**Exercise aim**
Write out the entries below once more, exactly, with the pictures left out.

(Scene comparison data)

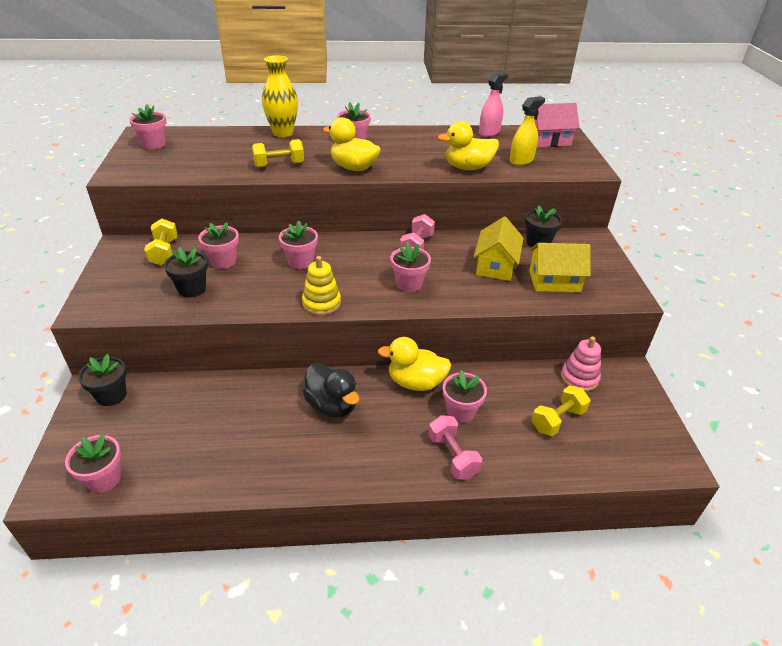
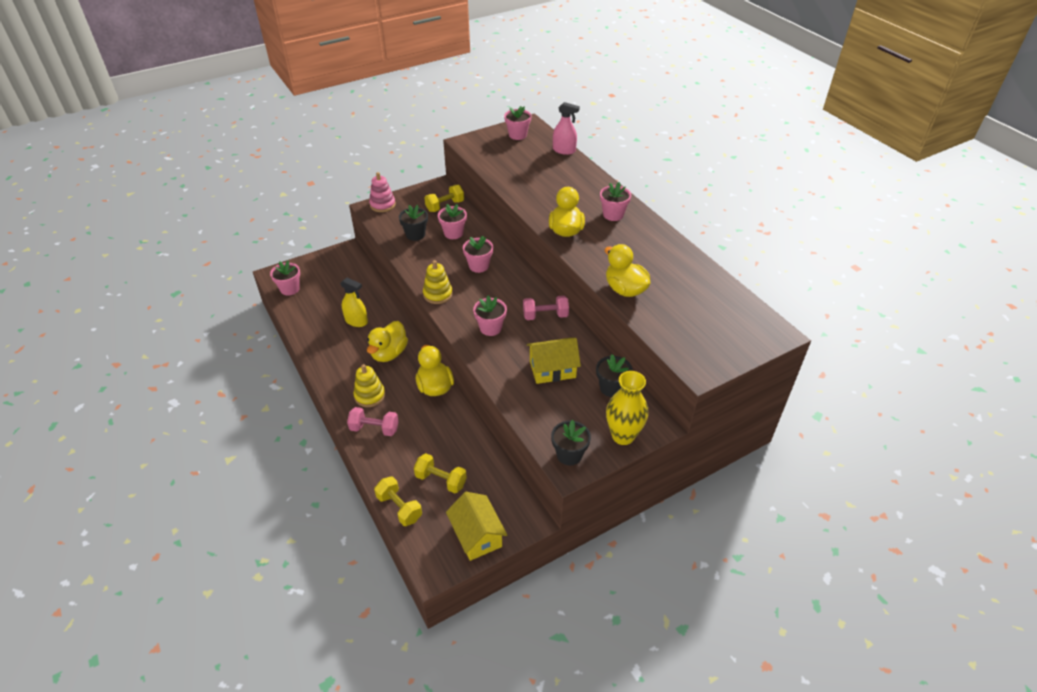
camera: 65 degrees right, 5 degrees up
black flower pot [78,354,127,406] -> black flower pot moved to [551,420,591,465]
yellow dumbbell [252,139,304,168] -> yellow dumbbell moved to [374,476,422,526]
yellow vase [262,55,298,137] -> yellow vase moved to [606,371,648,445]
black duck [302,363,359,418] -> yellow duck [367,321,408,362]
pink dumbbell [428,415,482,479] -> pink dumbbell turned 60 degrees clockwise [347,407,399,436]
pink flower pot [443,370,487,423] -> none
pink spray bottle [479,72,508,137] -> pink spray bottle moved to [553,102,580,155]
yellow spray bottle [510,96,545,165] -> yellow spray bottle moved to [340,278,368,327]
yellow house [529,243,591,292] -> yellow house moved to [446,492,507,561]
pink house [534,103,580,147] -> none
pink stacking toy [561,336,601,392] -> pink stacking toy moved to [369,172,396,212]
none -> yellow stacking toy [353,364,385,407]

**Answer to this exercise**
camera: 65 degrees right, 5 degrees up
black flower pot [78,354,127,406] -> black flower pot moved to [551,420,591,465]
yellow dumbbell [252,139,304,168] -> yellow dumbbell moved to [374,476,422,526]
yellow vase [262,55,298,137] -> yellow vase moved to [606,371,648,445]
black duck [302,363,359,418] -> yellow duck [367,321,408,362]
pink dumbbell [428,415,482,479] -> pink dumbbell turned 60 degrees clockwise [347,407,399,436]
pink flower pot [443,370,487,423] -> none
pink spray bottle [479,72,508,137] -> pink spray bottle moved to [553,102,580,155]
yellow spray bottle [510,96,545,165] -> yellow spray bottle moved to [340,278,368,327]
yellow house [529,243,591,292] -> yellow house moved to [446,492,507,561]
pink house [534,103,580,147] -> none
pink stacking toy [561,336,601,392] -> pink stacking toy moved to [369,172,396,212]
none -> yellow stacking toy [353,364,385,407]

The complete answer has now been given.